**Excerpted data**
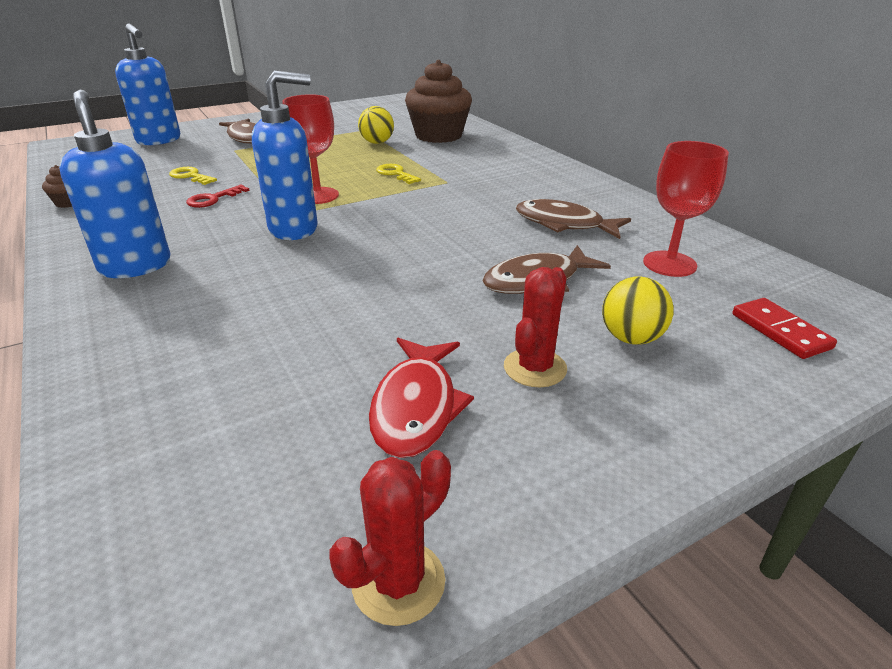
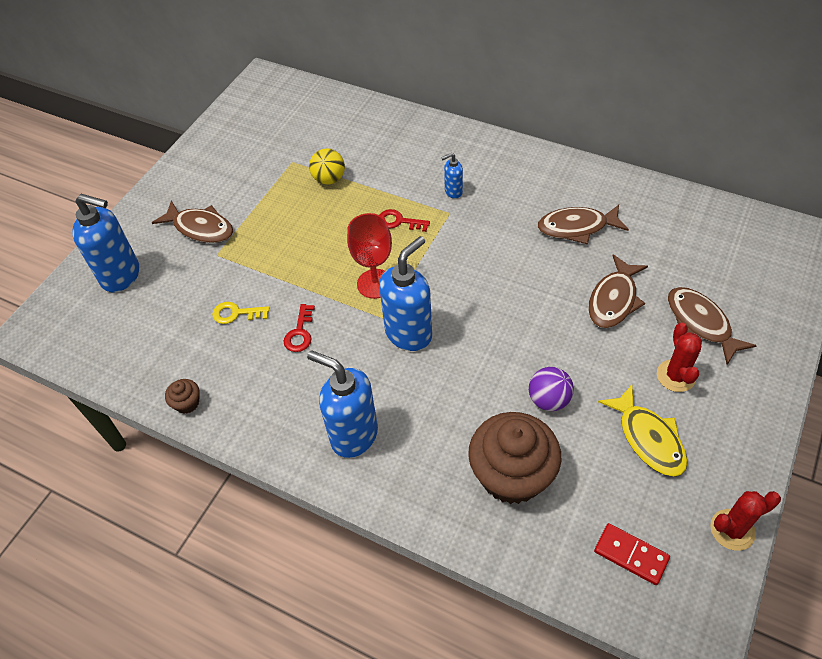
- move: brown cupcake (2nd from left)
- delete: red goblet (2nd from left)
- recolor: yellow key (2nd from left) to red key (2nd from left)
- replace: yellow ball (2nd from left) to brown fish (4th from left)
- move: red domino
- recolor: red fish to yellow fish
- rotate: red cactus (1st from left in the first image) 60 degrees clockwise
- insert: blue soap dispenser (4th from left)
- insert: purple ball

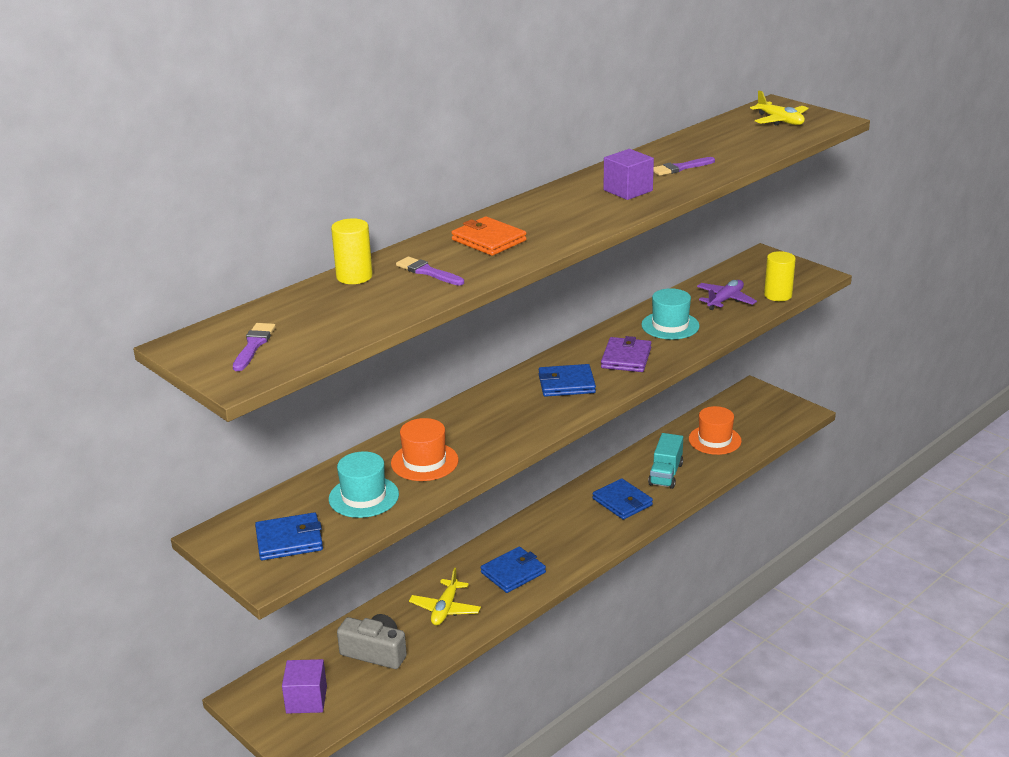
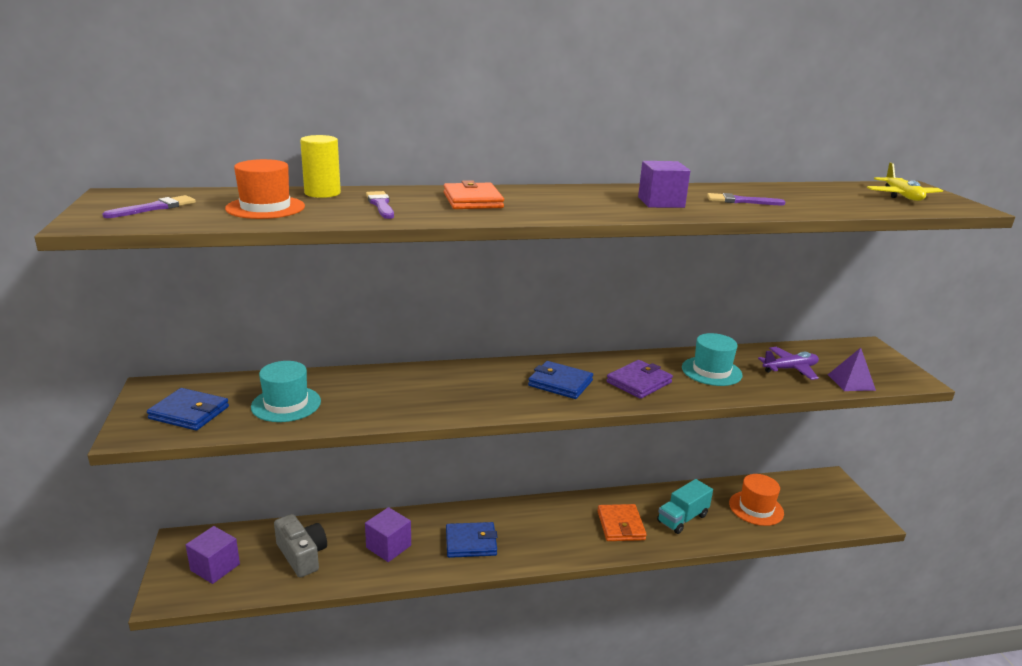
- replace: yellow cylinder (2nd from left) to purple pyramid
- move: orange hat (1st from left)
- recolor: blue wallet (4th from left) to orange wallet (2nd from left)
- replace: yellow plane (1st from left) to purple cube (2nd from left)

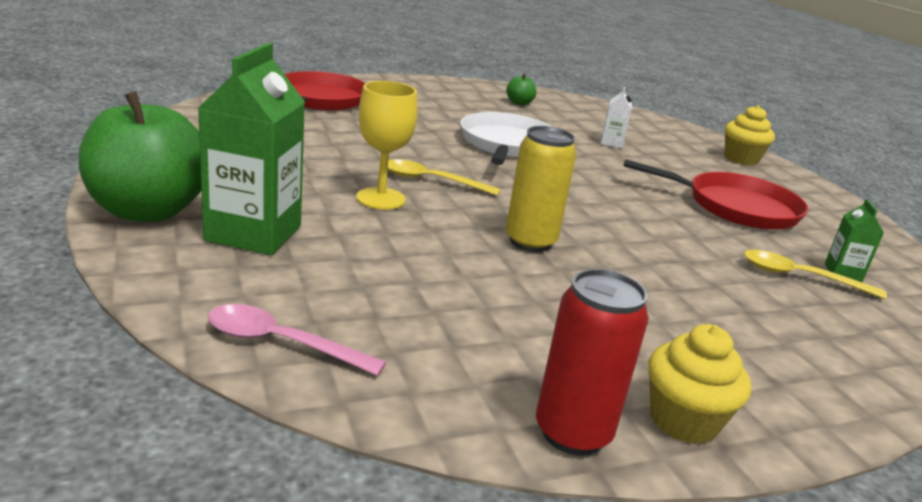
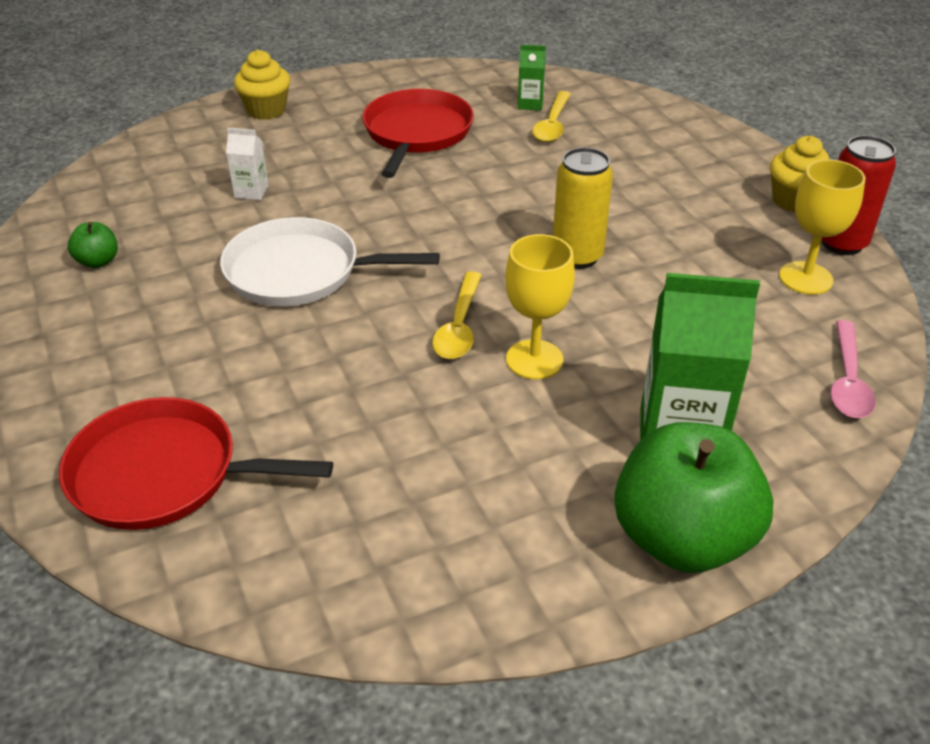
- insert: yellow goblet (2nd from left)

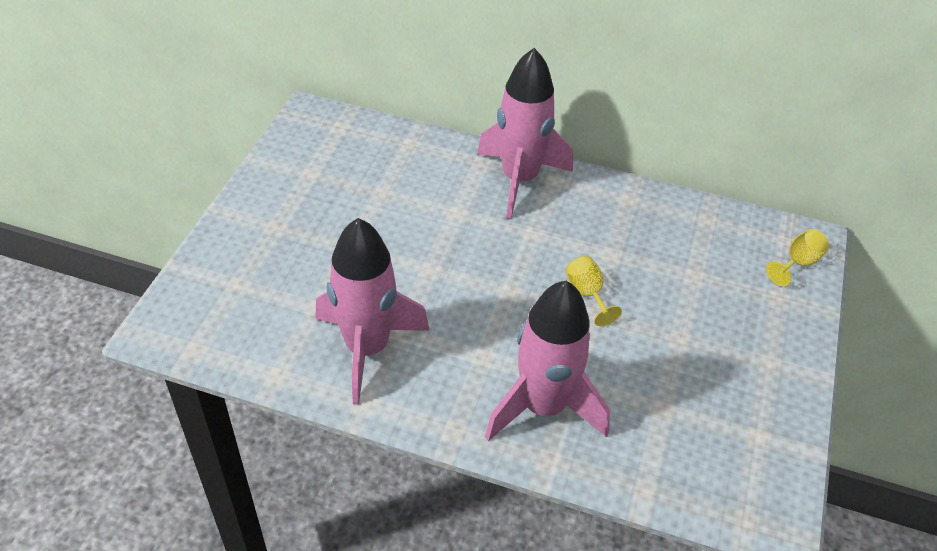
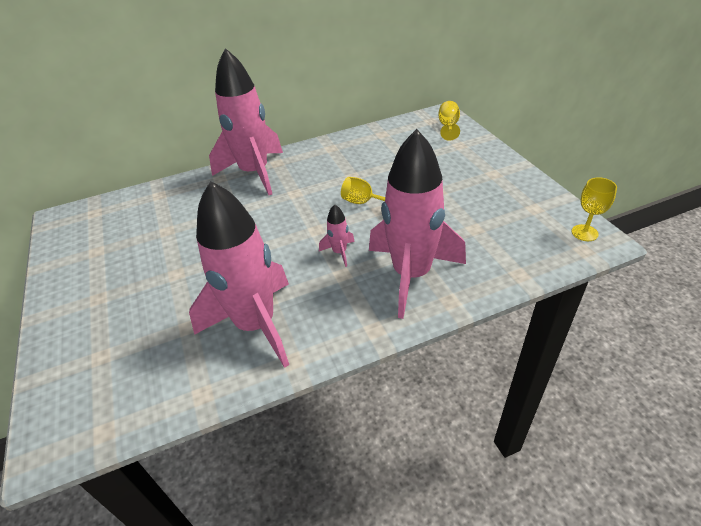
- insert: yellow goblet (3rd from left)
- insert: pink rocket (3rd from left)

**Activity**
When a line in the listing has the string "fish" in it, return that line.

**Task answer**
- replace: yellow ball (2nd from left) to brown fish (4th from left)
- recolor: red fish to yellow fish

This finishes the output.